Directive: Your answer must match the records word for word and contain no pictures.

(Scene difference descriptions)
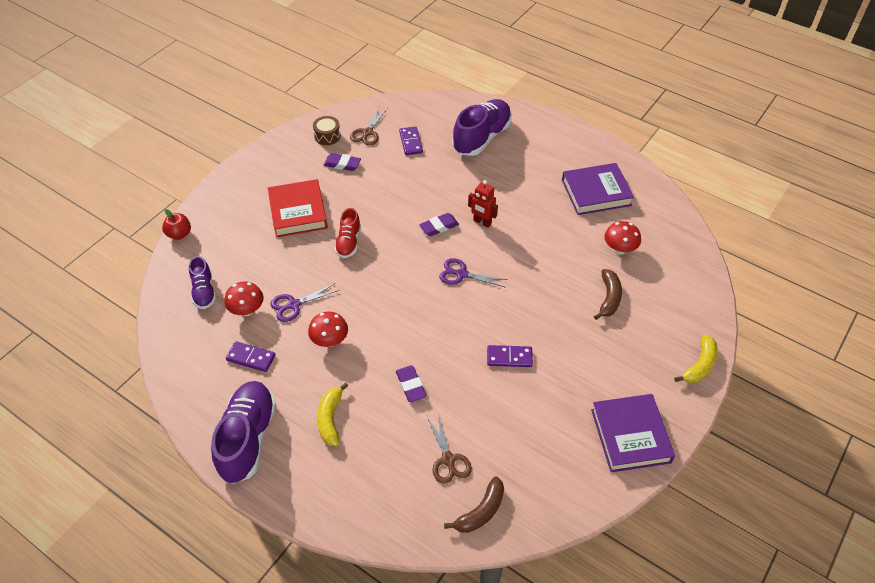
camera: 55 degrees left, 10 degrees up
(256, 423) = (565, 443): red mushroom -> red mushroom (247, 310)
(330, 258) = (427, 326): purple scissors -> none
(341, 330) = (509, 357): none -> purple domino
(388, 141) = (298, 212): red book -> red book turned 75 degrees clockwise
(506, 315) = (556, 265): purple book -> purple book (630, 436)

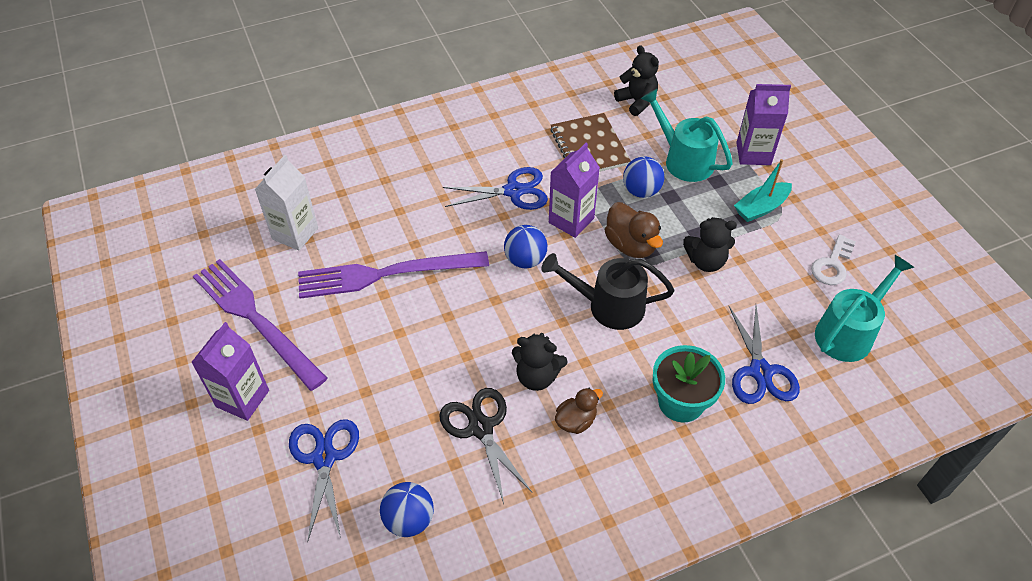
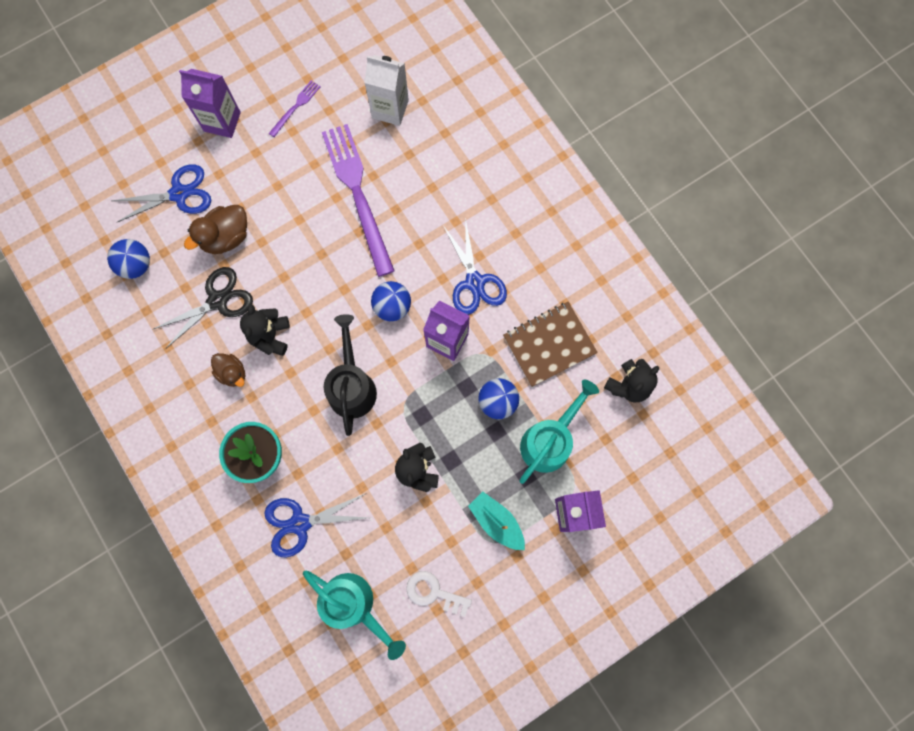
camera: 80 degrees right, 25 degrees up
(255, 319) = (296, 107): purple fork -> purple fork, size x0.44
(630, 245) = (426, 398): brown duck -> brown duck (226, 237)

The completed task:
camera: 55 degrees left, 10 degrees up
(256, 423) = (565, 443): red mushroom -> red mushroom (247, 310)
(330, 258) = (427, 326): purple scissors -> none
(341, 330) = (509, 357): none -> purple domino
(388, 141) = (298, 212): red book -> red book turned 75 degrees clockwise
(506, 315) = (556, 265): purple book -> purple book (630, 436)

camera: 80 degrees right, 25 degrees up
(255, 319) = (296, 107): purple fork -> purple fork, size x0.44
(630, 245) = (426, 398): brown duck -> brown duck (226, 237)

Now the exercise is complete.